Work instruction: Reply with only a number, the count of lines in the listing that include the word "teapot".

### Listed records

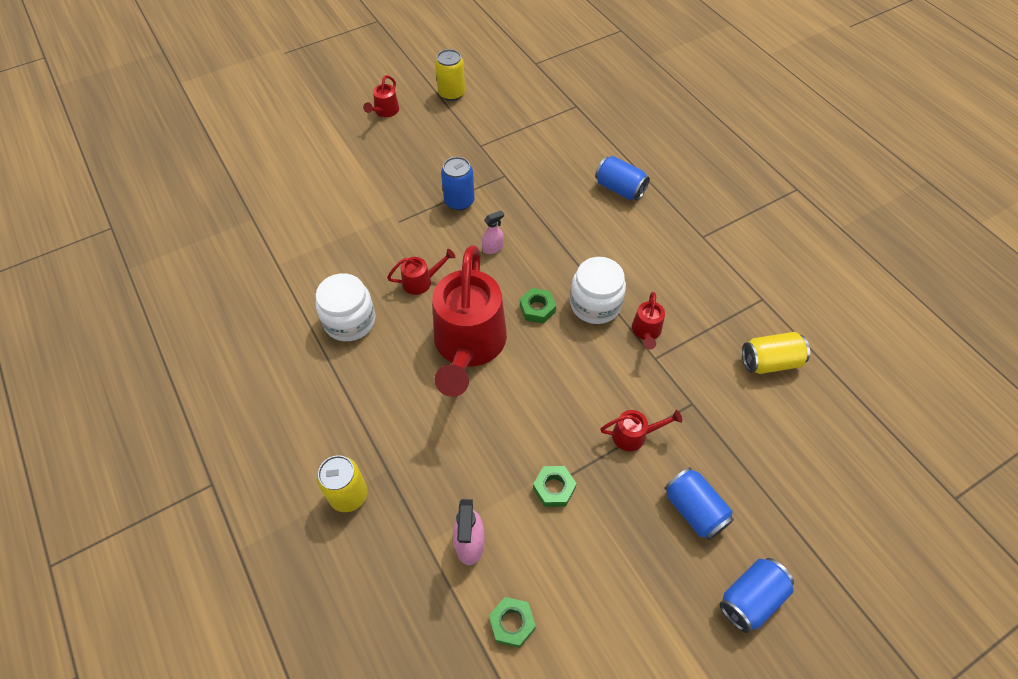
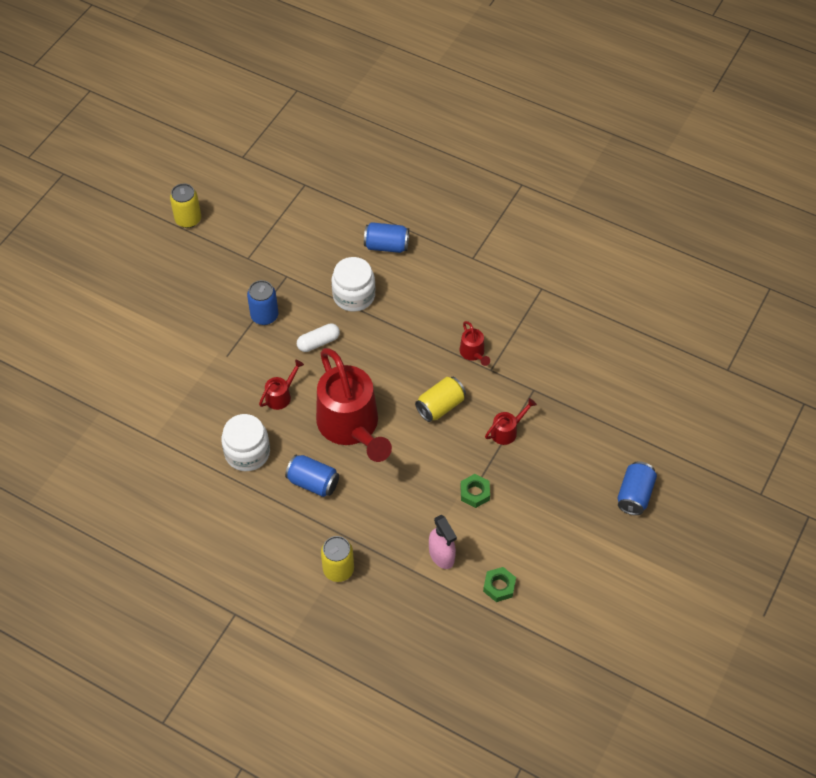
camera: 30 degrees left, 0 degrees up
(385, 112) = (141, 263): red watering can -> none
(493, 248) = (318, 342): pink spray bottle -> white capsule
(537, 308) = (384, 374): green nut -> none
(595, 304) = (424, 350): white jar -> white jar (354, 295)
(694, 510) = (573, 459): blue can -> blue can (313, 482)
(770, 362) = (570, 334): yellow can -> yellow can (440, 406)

######
### Listed records

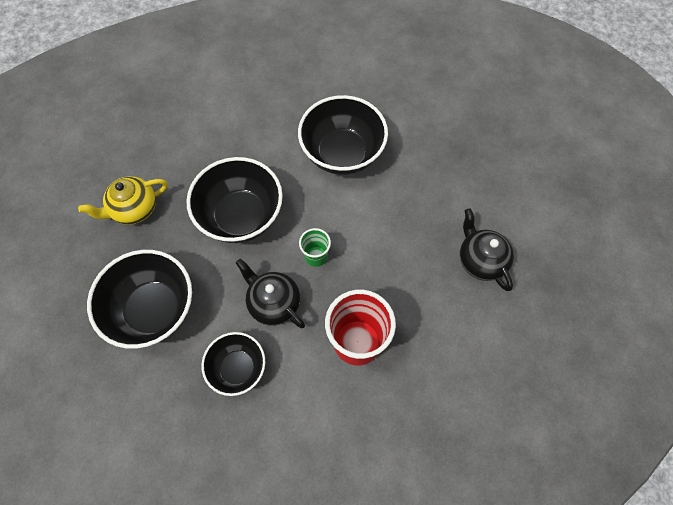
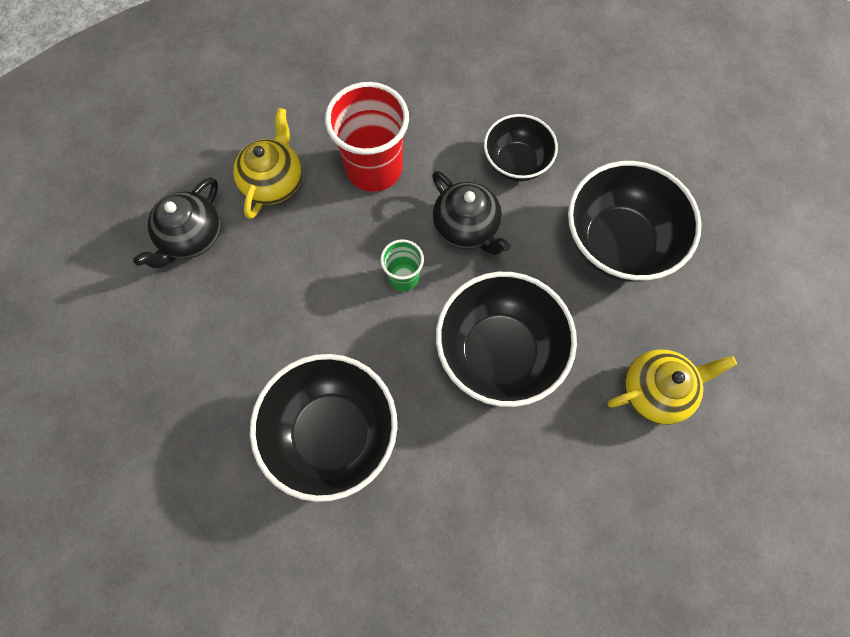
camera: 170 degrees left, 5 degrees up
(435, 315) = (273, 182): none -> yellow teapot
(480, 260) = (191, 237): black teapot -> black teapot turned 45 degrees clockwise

######

Result of this exercise: 2